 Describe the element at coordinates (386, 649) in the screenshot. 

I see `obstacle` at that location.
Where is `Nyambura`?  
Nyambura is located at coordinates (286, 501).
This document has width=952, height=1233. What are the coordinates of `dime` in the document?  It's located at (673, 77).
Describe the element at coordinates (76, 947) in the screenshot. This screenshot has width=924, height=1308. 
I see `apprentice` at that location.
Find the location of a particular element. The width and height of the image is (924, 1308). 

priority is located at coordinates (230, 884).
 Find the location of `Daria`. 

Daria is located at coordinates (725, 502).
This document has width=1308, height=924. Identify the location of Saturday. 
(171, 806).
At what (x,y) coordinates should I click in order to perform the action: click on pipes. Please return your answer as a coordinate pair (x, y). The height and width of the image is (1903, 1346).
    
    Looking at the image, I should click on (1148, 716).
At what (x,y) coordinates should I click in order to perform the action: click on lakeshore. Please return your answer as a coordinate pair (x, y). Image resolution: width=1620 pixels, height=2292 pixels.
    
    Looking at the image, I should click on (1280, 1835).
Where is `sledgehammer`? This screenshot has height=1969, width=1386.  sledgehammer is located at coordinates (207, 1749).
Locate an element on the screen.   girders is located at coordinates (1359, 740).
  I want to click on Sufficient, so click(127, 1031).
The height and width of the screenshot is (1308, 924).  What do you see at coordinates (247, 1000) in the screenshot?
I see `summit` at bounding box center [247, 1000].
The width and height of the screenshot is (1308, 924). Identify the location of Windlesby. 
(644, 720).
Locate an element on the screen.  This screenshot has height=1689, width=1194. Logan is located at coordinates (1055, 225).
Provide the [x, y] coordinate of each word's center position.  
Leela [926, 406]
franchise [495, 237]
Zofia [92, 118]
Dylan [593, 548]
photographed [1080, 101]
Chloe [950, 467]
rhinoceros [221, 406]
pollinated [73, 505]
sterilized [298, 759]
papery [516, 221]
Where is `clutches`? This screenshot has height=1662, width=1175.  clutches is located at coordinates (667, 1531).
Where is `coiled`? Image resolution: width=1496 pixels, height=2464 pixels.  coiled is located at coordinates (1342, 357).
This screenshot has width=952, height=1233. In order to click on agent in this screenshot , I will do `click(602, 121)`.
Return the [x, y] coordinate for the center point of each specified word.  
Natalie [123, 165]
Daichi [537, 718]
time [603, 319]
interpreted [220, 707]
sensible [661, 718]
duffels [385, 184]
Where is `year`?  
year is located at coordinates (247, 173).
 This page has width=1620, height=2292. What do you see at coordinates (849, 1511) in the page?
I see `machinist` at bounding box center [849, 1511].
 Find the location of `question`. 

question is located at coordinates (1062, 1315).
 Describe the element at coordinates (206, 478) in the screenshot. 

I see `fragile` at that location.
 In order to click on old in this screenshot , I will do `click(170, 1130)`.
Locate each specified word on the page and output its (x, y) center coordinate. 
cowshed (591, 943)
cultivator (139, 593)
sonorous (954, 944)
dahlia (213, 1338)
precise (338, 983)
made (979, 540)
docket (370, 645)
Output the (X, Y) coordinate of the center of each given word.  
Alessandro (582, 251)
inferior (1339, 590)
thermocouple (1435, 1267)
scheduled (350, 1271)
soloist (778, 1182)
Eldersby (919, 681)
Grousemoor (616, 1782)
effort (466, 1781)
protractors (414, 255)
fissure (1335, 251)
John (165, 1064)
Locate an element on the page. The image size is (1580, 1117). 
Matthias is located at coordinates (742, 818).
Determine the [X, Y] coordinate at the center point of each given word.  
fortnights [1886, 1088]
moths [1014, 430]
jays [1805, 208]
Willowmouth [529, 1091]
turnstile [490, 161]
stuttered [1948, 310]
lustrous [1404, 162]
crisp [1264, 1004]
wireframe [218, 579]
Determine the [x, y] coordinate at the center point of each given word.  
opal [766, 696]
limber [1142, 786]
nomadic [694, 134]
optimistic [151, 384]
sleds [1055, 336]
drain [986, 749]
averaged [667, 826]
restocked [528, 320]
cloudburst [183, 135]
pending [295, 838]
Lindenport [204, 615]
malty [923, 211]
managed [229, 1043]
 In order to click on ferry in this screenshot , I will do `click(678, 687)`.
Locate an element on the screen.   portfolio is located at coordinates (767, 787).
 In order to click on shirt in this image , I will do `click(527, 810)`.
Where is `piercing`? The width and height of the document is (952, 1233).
=====
Write out all of the entries above word for word, preserving every line as given.

Output for this exercise:
 Describe the element at coordinates (386, 649) in the screenshot. 

I see `obstacle` at that location.
Where is `Nyambura`?  
Nyambura is located at coordinates (286, 501).
This document has width=952, height=1233. What are the coordinates of `dime` in the document?  It's located at (673, 77).
Describe the element at coordinates (76, 947) in the screenshot. This screenshot has width=924, height=1308. 
I see `apprentice` at that location.
Find the location of a particular element. The width and height of the image is (924, 1308). 

priority is located at coordinates (230, 884).
 Find the location of `Daria`. 

Daria is located at coordinates (725, 502).
This document has width=1308, height=924. Identify the location of Saturday. 
(171, 806).
At what (x,y) coordinates should I click in order to perform the action: click on pipes. Please return your answer as a coordinate pair (x, y). The height and width of the image is (1903, 1346).
    
    Looking at the image, I should click on (1148, 716).
At what (x,y) coordinates should I click in order to perform the action: click on lakeshore. Please return your answer as a coordinate pair (x, y). Image resolution: width=1620 pixels, height=2292 pixels.
    
    Looking at the image, I should click on (1280, 1835).
Where is `sledgehammer`? This screenshot has height=1969, width=1386.  sledgehammer is located at coordinates (207, 1749).
Locate an element on the screen.   girders is located at coordinates (1359, 740).
  I want to click on Sufficient, so click(127, 1031).
The height and width of the screenshot is (1308, 924).  What do you see at coordinates (247, 1000) in the screenshot?
I see `summit` at bounding box center [247, 1000].
The width and height of the screenshot is (1308, 924). Identify the location of Windlesby. 
(644, 720).
Locate an element on the screen.  This screenshot has height=1689, width=1194. Logan is located at coordinates (1055, 225).
Provide the [x, y] coordinate of each word's center position.  
Leela [926, 406]
franchise [495, 237]
Zofia [92, 118]
Dylan [593, 548]
photographed [1080, 101]
Chloe [950, 467]
rhinoceros [221, 406]
pollinated [73, 505]
sterilized [298, 759]
papery [516, 221]
Where is `clutches`? This screenshot has height=1662, width=1175.  clutches is located at coordinates (667, 1531).
Where is `coiled`? Image resolution: width=1496 pixels, height=2464 pixels.  coiled is located at coordinates (1342, 357).
This screenshot has width=952, height=1233. In order to click on agent in this screenshot , I will do `click(602, 121)`.
Return the [x, y] coordinate for the center point of each specified word.  
Natalie [123, 165]
Daichi [537, 718]
time [603, 319]
interpreted [220, 707]
sensible [661, 718]
duffels [385, 184]
Where is `year`?  
year is located at coordinates (247, 173).
 This page has width=1620, height=2292. What do you see at coordinates (849, 1511) in the page?
I see `machinist` at bounding box center [849, 1511].
 Find the location of `question`. 

question is located at coordinates (1062, 1315).
 Describe the element at coordinates (206, 478) in the screenshot. 

I see `fragile` at that location.
 In order to click on old in this screenshot , I will do `click(170, 1130)`.
Locate each specified word on the page and output its (x, y) center coordinate. 
cowshed (591, 943)
cultivator (139, 593)
sonorous (954, 944)
dahlia (213, 1338)
precise (338, 983)
made (979, 540)
docket (370, 645)
Output the (X, Y) coordinate of the center of each given word.  
Alessandro (582, 251)
inferior (1339, 590)
thermocouple (1435, 1267)
scheduled (350, 1271)
soloist (778, 1182)
Eldersby (919, 681)
Grousemoor (616, 1782)
effort (466, 1781)
protractors (414, 255)
fissure (1335, 251)
John (165, 1064)
Locate an element on the page. The image size is (1580, 1117). 
Matthias is located at coordinates (742, 818).
Determine the [X, Y] coordinate at the center point of each given word.  
fortnights [1886, 1088]
moths [1014, 430]
jays [1805, 208]
Willowmouth [529, 1091]
turnstile [490, 161]
stuttered [1948, 310]
lustrous [1404, 162]
crisp [1264, 1004]
wireframe [218, 579]
Determine the [x, y] coordinate at the center point of each given word.  
opal [766, 696]
limber [1142, 786]
nomadic [694, 134]
optimistic [151, 384]
sleds [1055, 336]
drain [986, 749]
averaged [667, 826]
restocked [528, 320]
cloudburst [183, 135]
pending [295, 838]
Lindenport [204, 615]
malty [923, 211]
managed [229, 1043]
 In order to click on ferry in this screenshot , I will do `click(678, 687)`.
Locate an element on the screen.   portfolio is located at coordinates (767, 787).
 In order to click on shirt in this image , I will do `click(527, 810)`.
Where is `piercing`? The width and height of the document is (952, 1233).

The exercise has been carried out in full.